- PROBLEM -
Here are some records; copy every line that holds the word "appeared".

___ EXERCISE INPUT ___

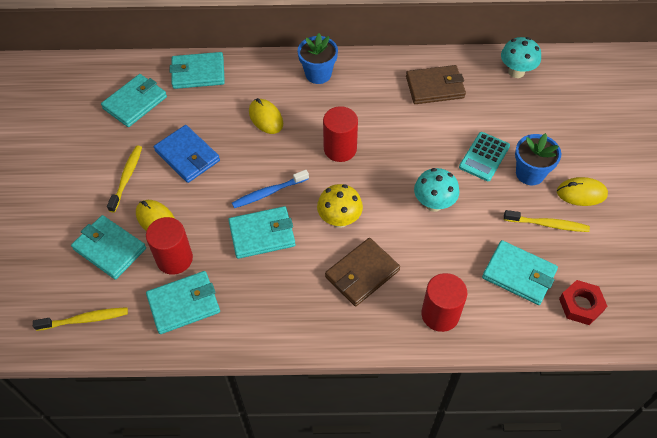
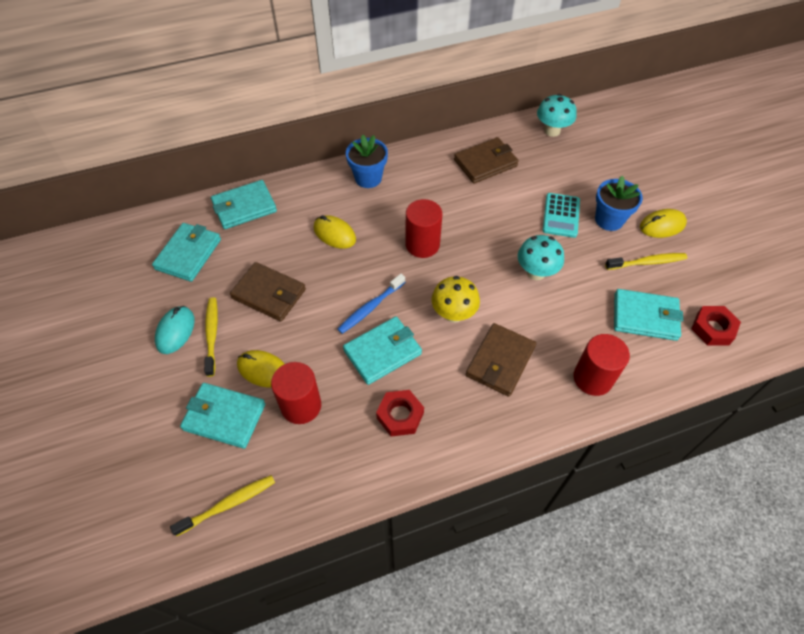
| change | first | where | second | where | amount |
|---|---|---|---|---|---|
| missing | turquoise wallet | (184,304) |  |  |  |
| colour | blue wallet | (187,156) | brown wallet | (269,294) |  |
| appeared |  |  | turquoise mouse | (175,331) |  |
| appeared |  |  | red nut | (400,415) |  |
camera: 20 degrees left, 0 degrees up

___
___ EXERCISE INPUT ___

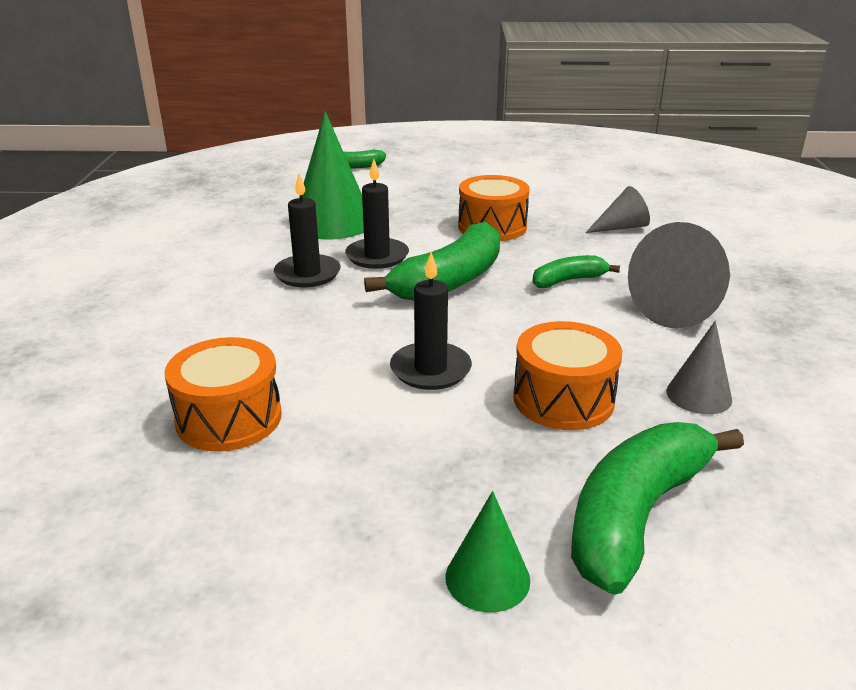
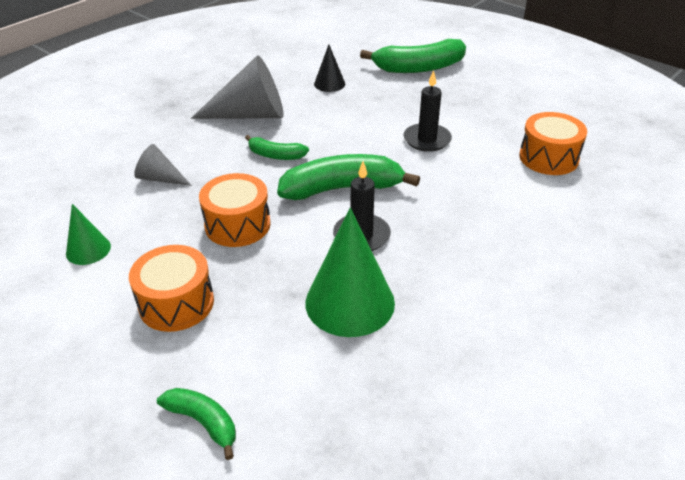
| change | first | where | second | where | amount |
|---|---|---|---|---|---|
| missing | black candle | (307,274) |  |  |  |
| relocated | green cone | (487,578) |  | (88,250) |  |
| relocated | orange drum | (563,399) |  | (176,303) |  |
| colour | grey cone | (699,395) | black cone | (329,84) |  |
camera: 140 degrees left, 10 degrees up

___

- SOLUTION TO THE EXERCISE -
| appeared |  |  | turquoise mouse | (175,331) |  |
| appeared |  |  | red nut | (400,415) |  |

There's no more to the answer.